YOUR ASSIGNMENT
Copy exactly the lines from the line holding "change=gone; old=dark brown package;" through the end of the material, and no others; pictures stay out.

# # # #

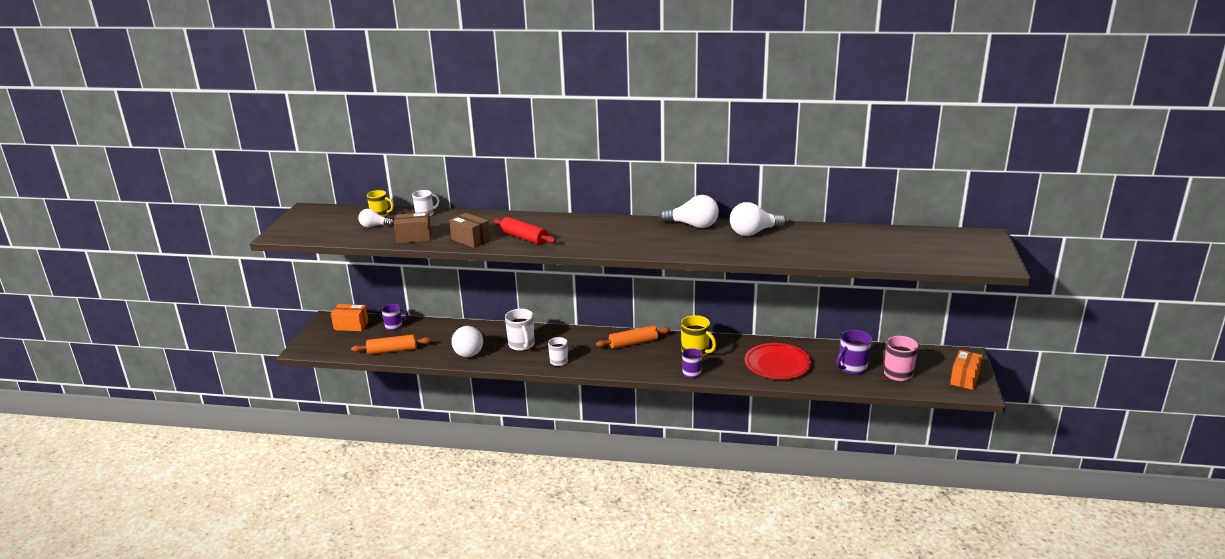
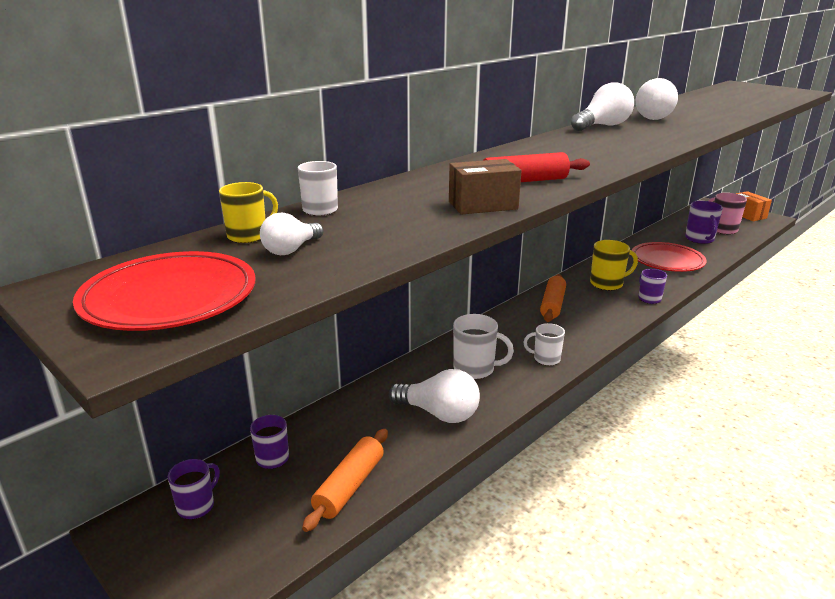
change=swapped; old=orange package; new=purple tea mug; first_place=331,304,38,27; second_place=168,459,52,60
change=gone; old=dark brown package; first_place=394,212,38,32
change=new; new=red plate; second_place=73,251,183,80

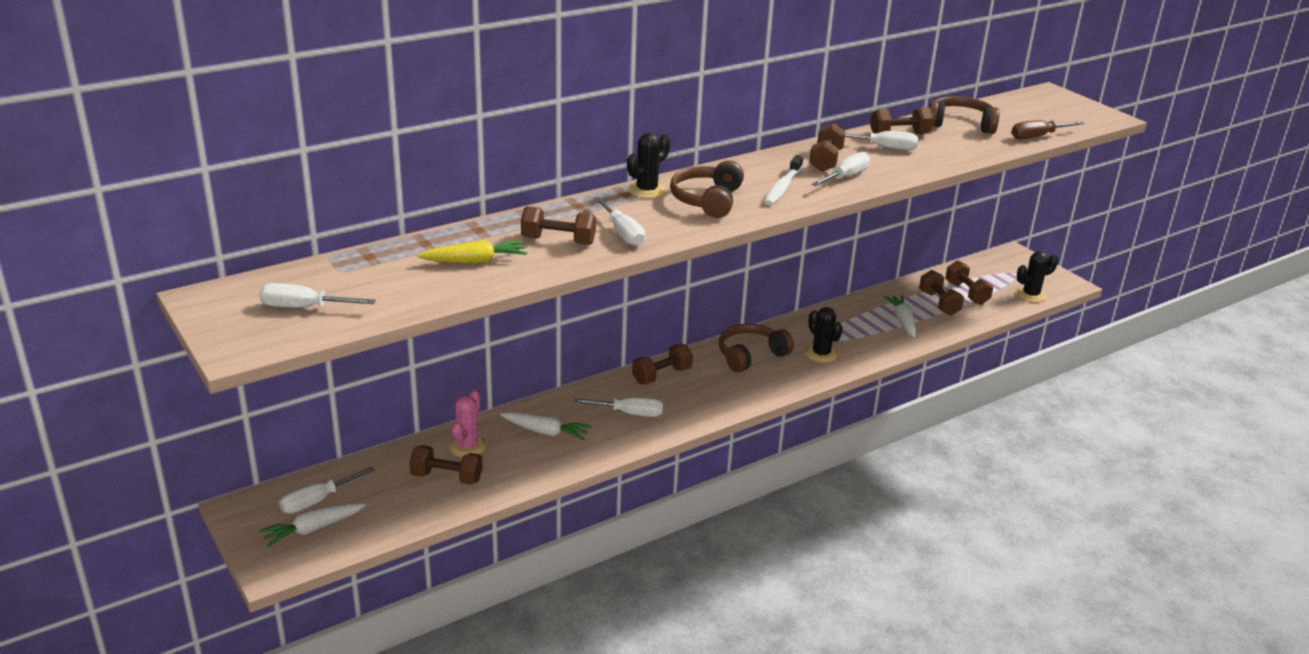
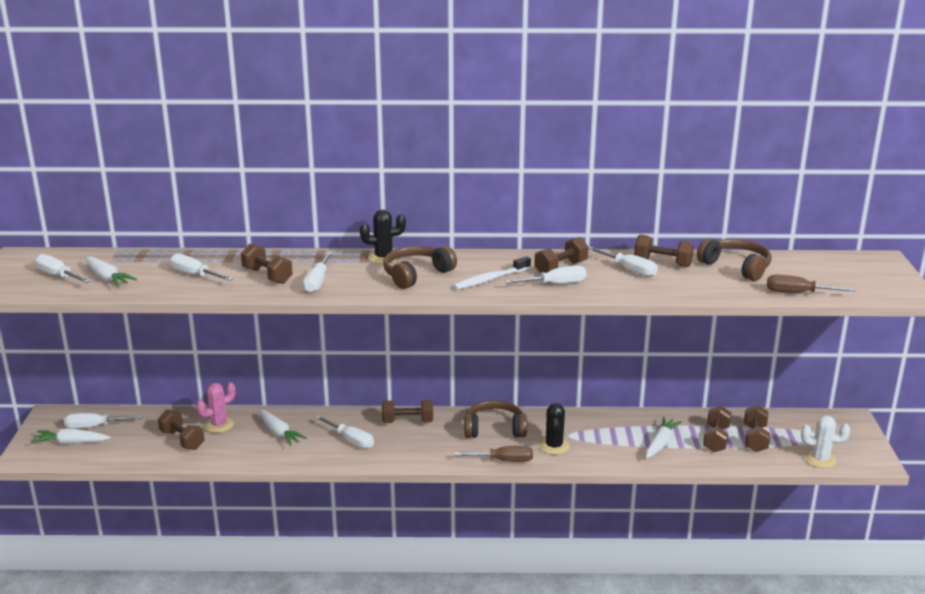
change=swapped; old=bright yellow root vegetable; new=white flat screwdriver; first_place=417,240,110,24; second_place=170,253,64,28
change=repainted; old=jet-black prickly plant; new=white prickly plant; first_place=1016,251,42,51; second_place=801,416,49,52
change=new; new=white root vegetable; second_place=85,256,52,31
change=new; new=dark brown flat screwdriver; second_place=455,446,78,16

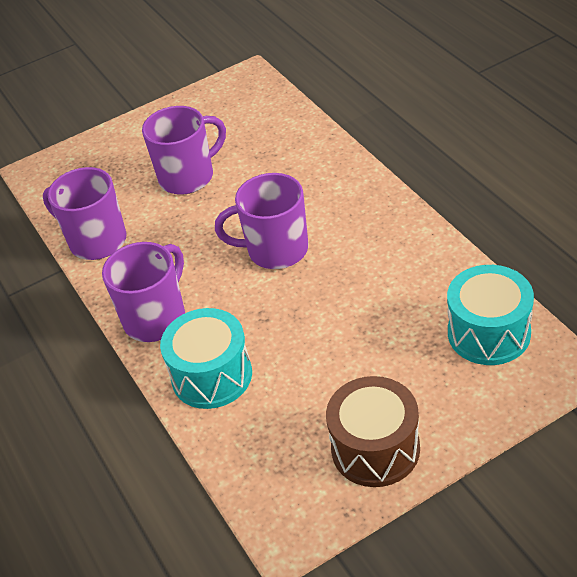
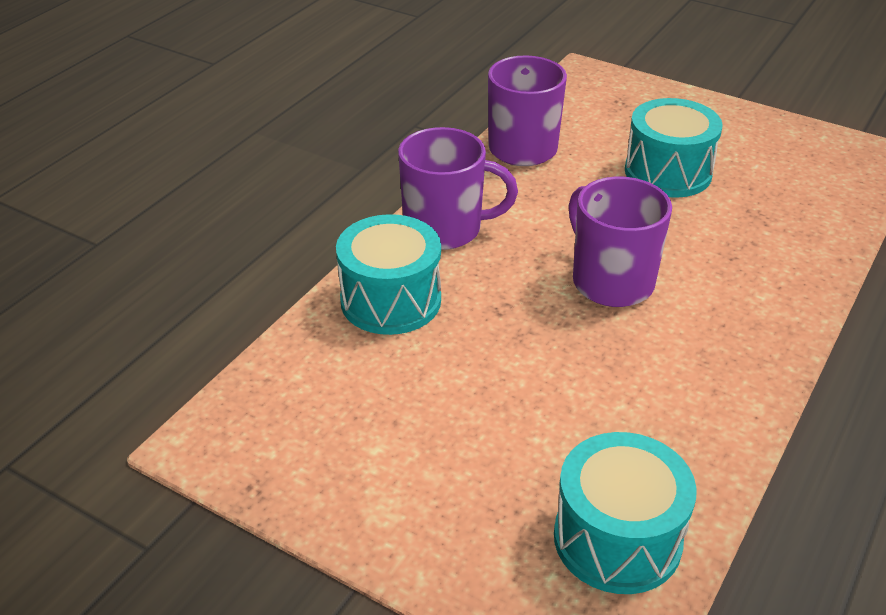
change=swapped; old=purple tea mug; new=teal toy drum; first_place=142,106,84,89; second_place=625,98,98,100
change=gone; old=dark brown toy drum; first_place=326,376,94,111

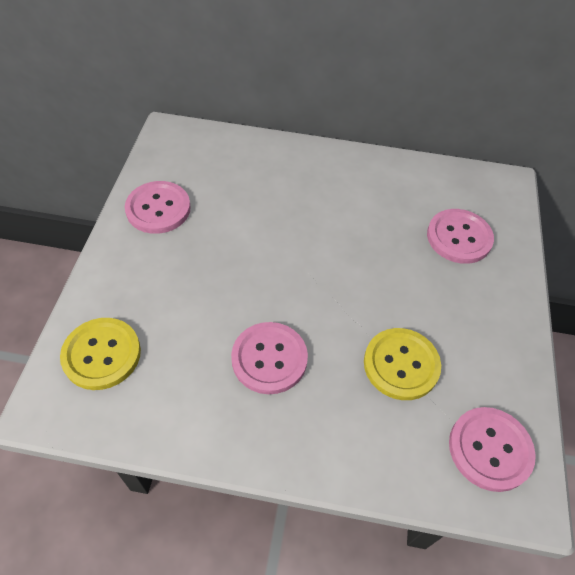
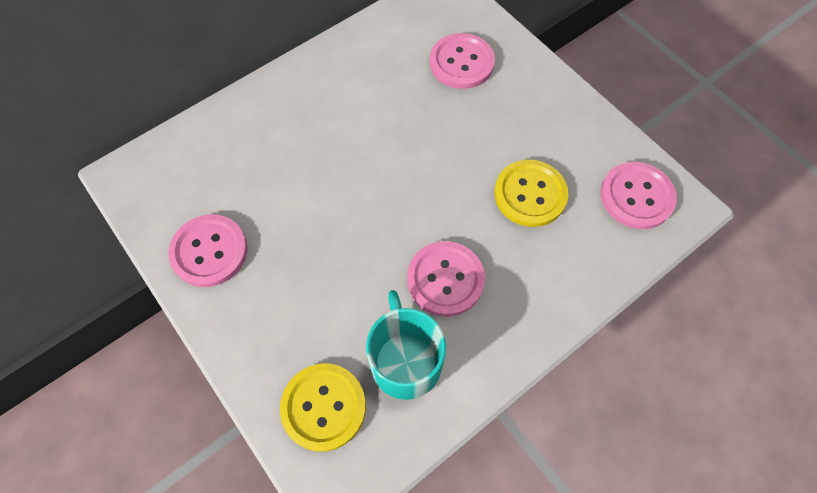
change=new; new=teal tea mug; second_place=366,290,80,110

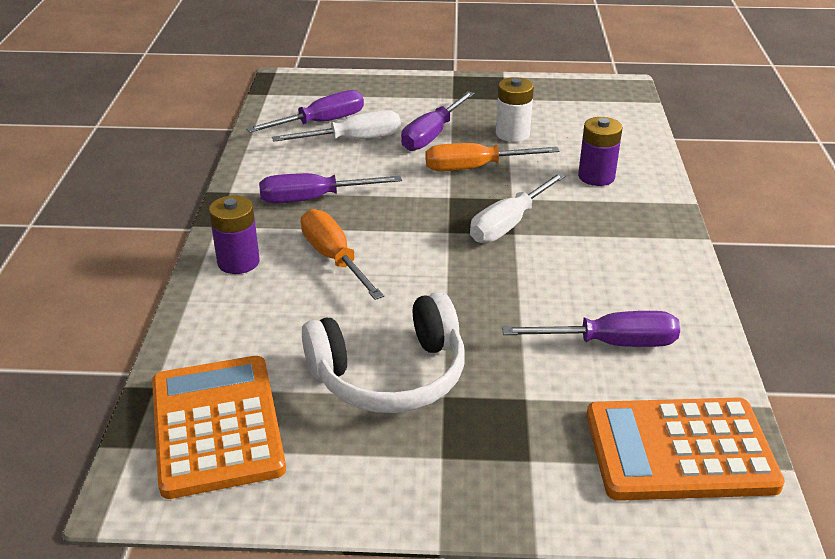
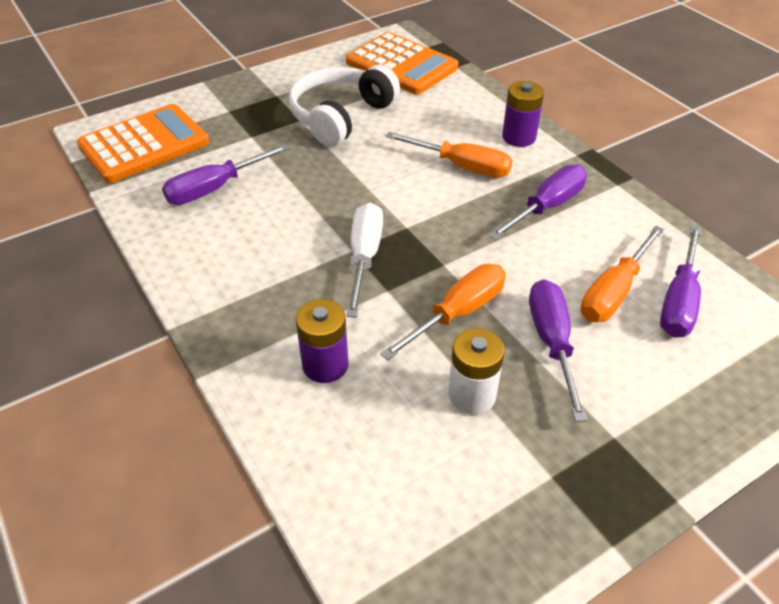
change=repainted; old=white flat screwdriver; new=orange flat screwdriver; first_place=272,110,129,32; second_place=580,225,84,97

# # # #

SOLUTION TO THIS EXERCISE
change=gone; old=dark brown package; first_place=394,212,38,32
change=new; new=red plate; second_place=73,251,183,80

change=swapped; old=bright yellow root vegetable; new=white flat screwdriver; first_place=417,240,110,24; second_place=170,253,64,28
change=repainted; old=jet-black prickly plant; new=white prickly plant; first_place=1016,251,42,51; second_place=801,416,49,52
change=new; new=white root vegetable; second_place=85,256,52,31
change=new; new=dark brown flat screwdriver; second_place=455,446,78,16

change=swapped; old=purple tea mug; new=teal toy drum; first_place=142,106,84,89; second_place=625,98,98,100
change=gone; old=dark brown toy drum; first_place=326,376,94,111

change=new; new=teal tea mug; second_place=366,290,80,110

change=repainted; old=white flat screwdriver; new=orange flat screwdriver; first_place=272,110,129,32; second_place=580,225,84,97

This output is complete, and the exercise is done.